* **PROBLEM**
From the entries that follow, report every line in which "resized" occurs.

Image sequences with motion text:
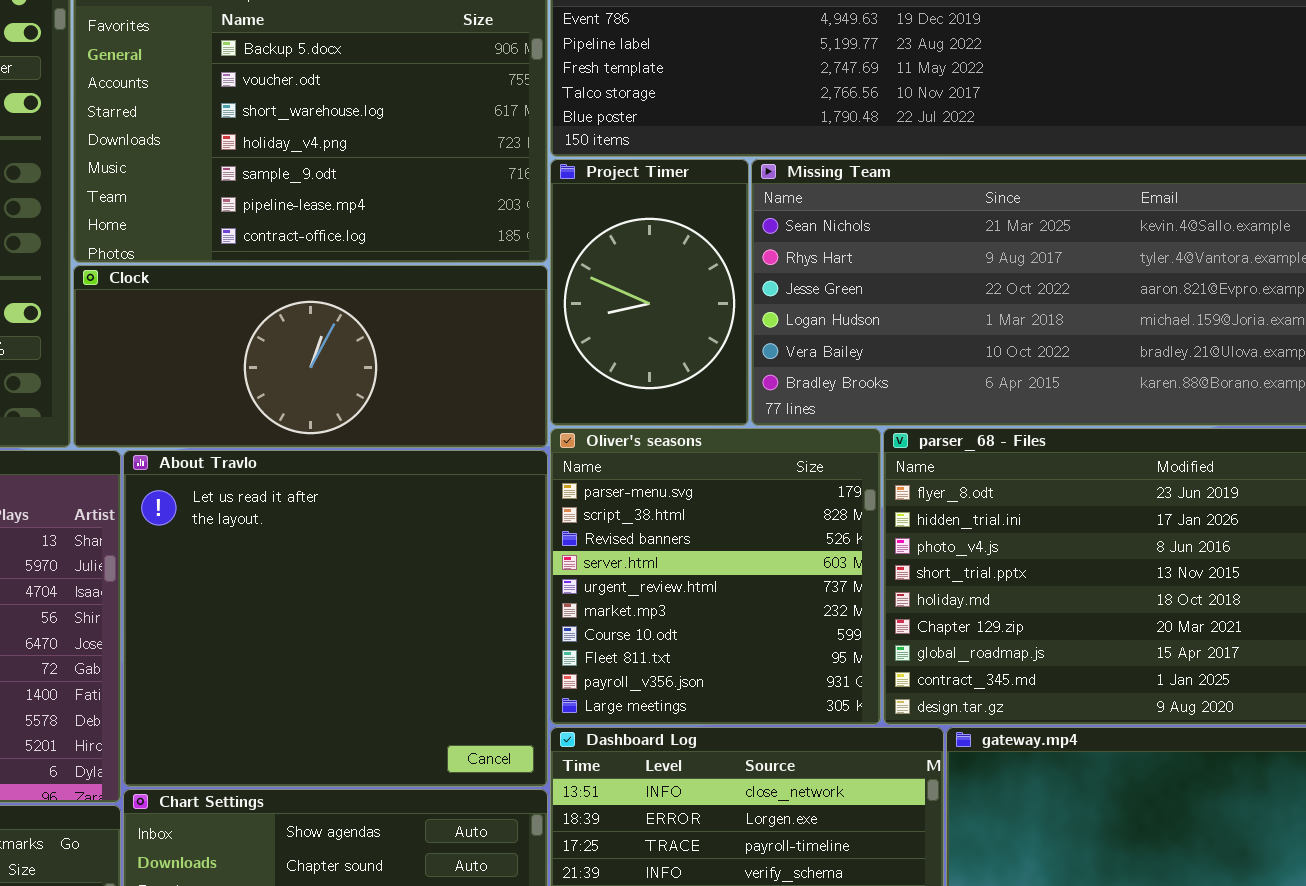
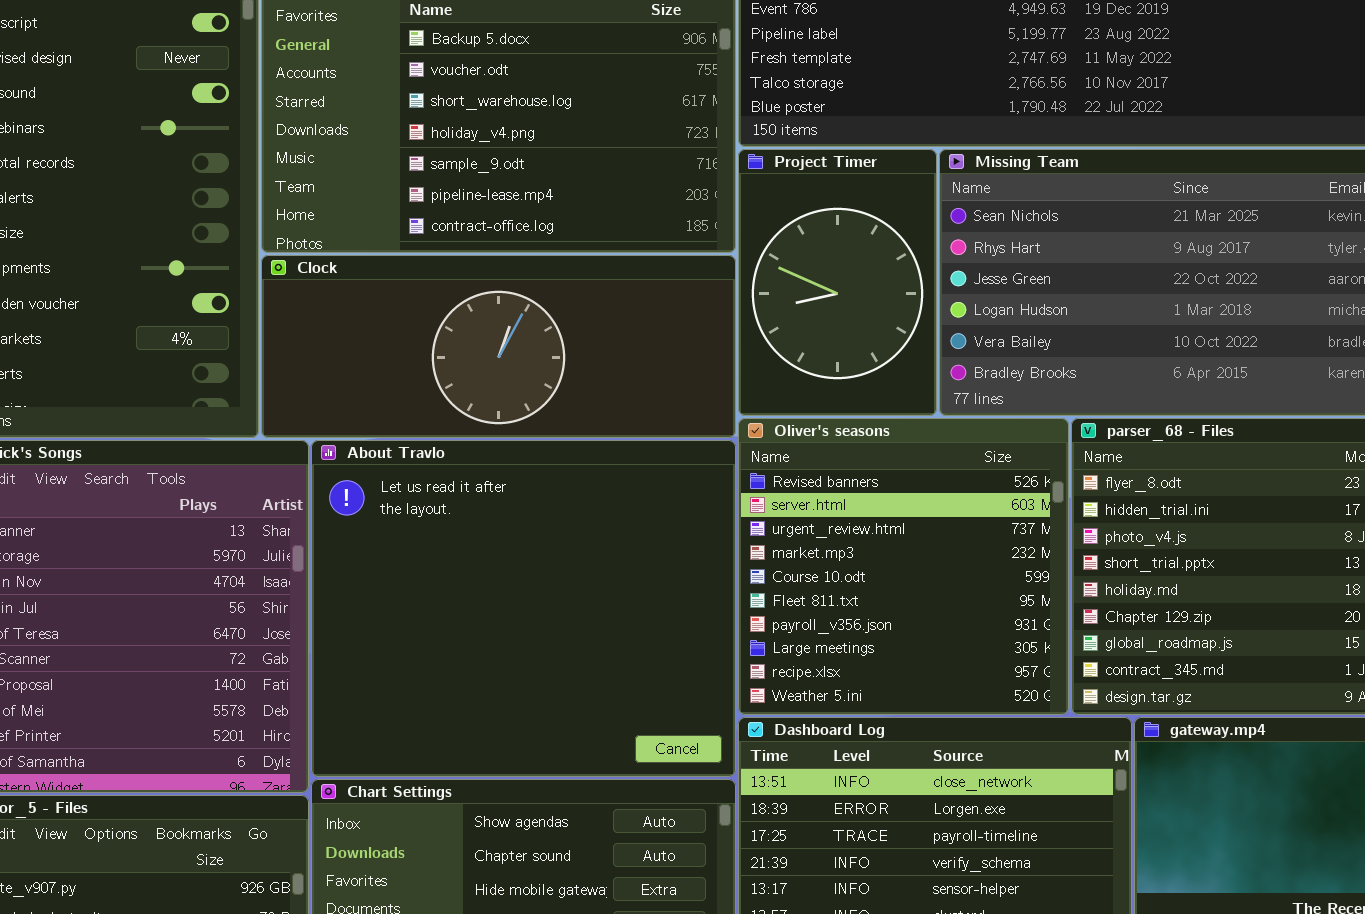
Oliver's seasons: [550,428,881,725] -> [738,418,1069,715], scrolled down 2 rows

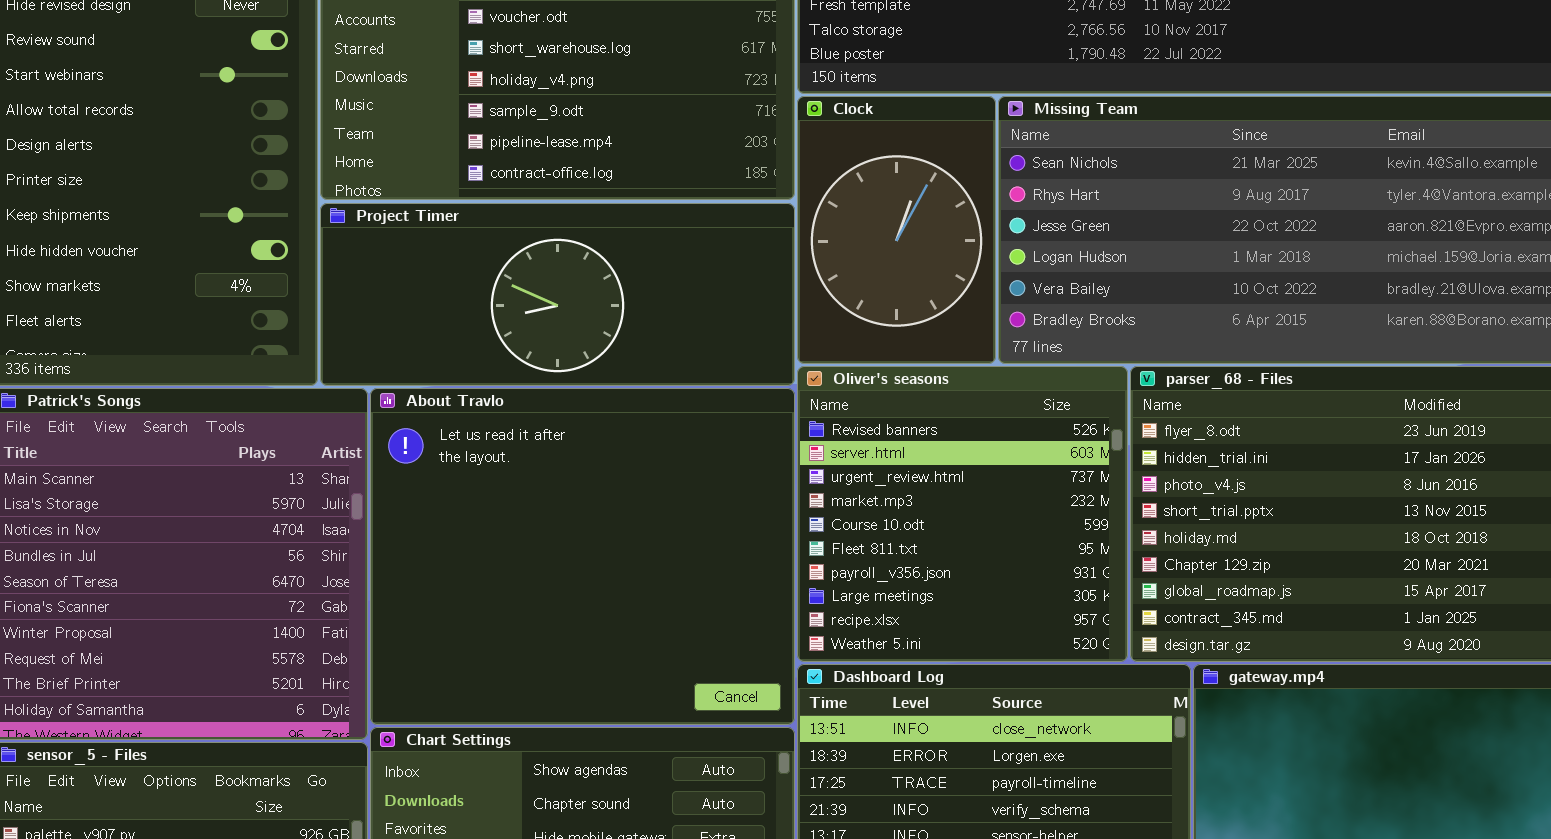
Project Timer: [738,149,937,416] -> [320,203,795,386], moved, resized
Clock: [261,255,736,438] -> [797,96,996,364], moved, resized

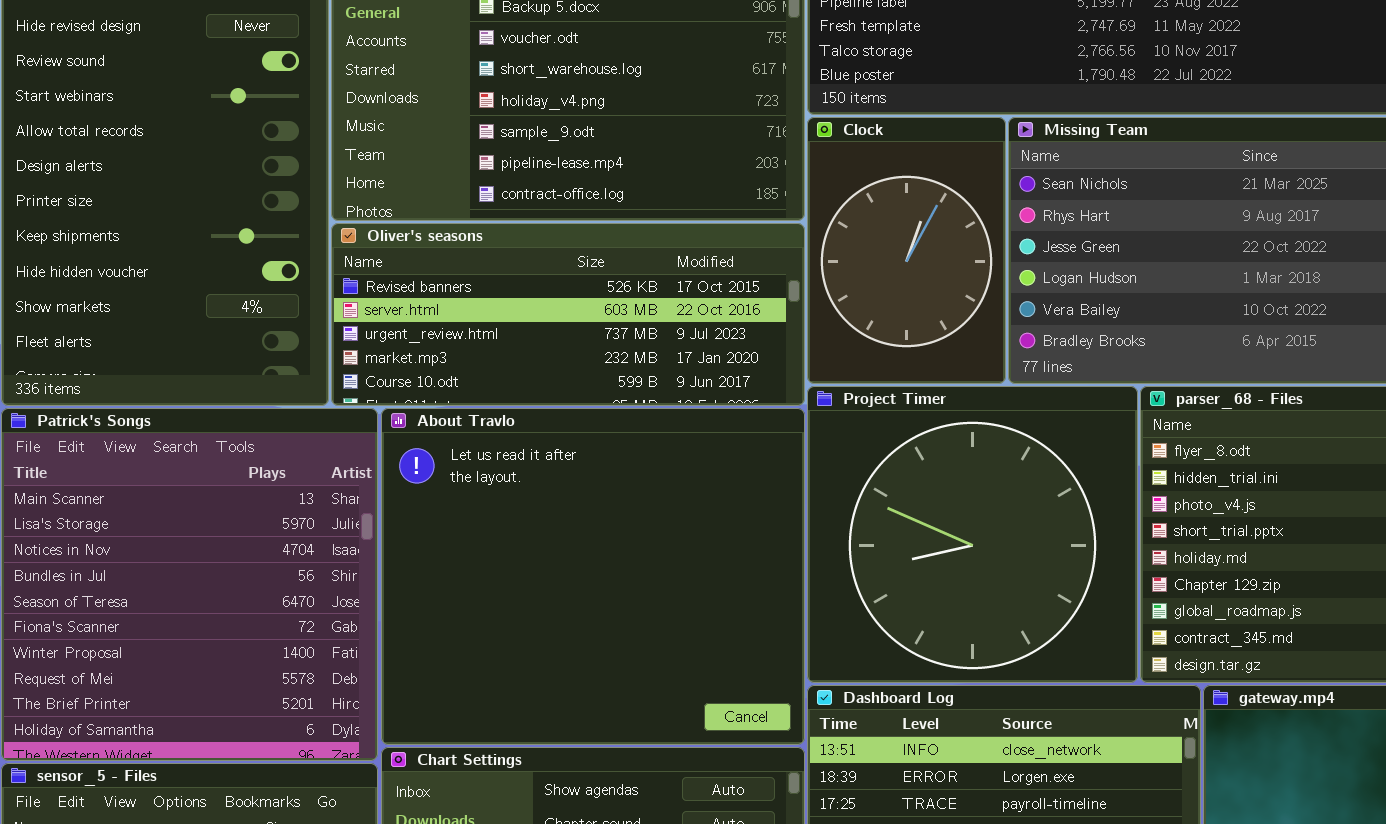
Project Timer: [320,203,795,386] -> [807,386,1138,683], moved, resized
Oliver's seasons: [797,366,1128,662] -> [331,223,805,406], moved, resized

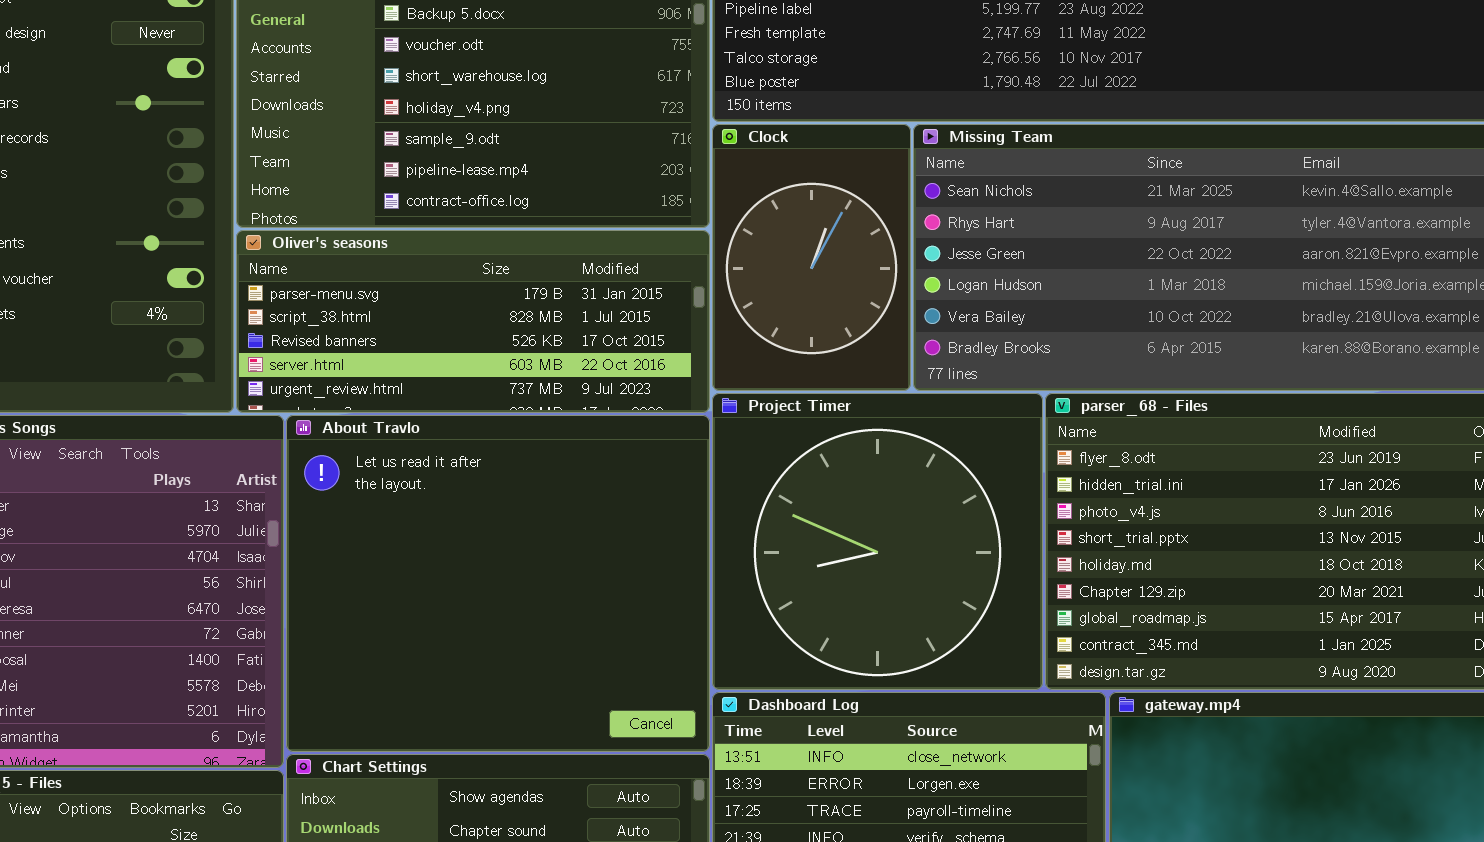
Oliver's seasons: [331,223,805,406] -> [236,230,710,413], scrolled up 2 rows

* **REPLY**
Project Timer: [738,149,937,416] -> [320,203,795,386], moved, resized
Clock: [261,255,736,438] -> [797,96,996,364], moved, resized
Project Timer: [320,203,795,386] -> [807,386,1138,683], moved, resized
Oliver's seasons: [797,366,1128,662] -> [331,223,805,406], moved, resized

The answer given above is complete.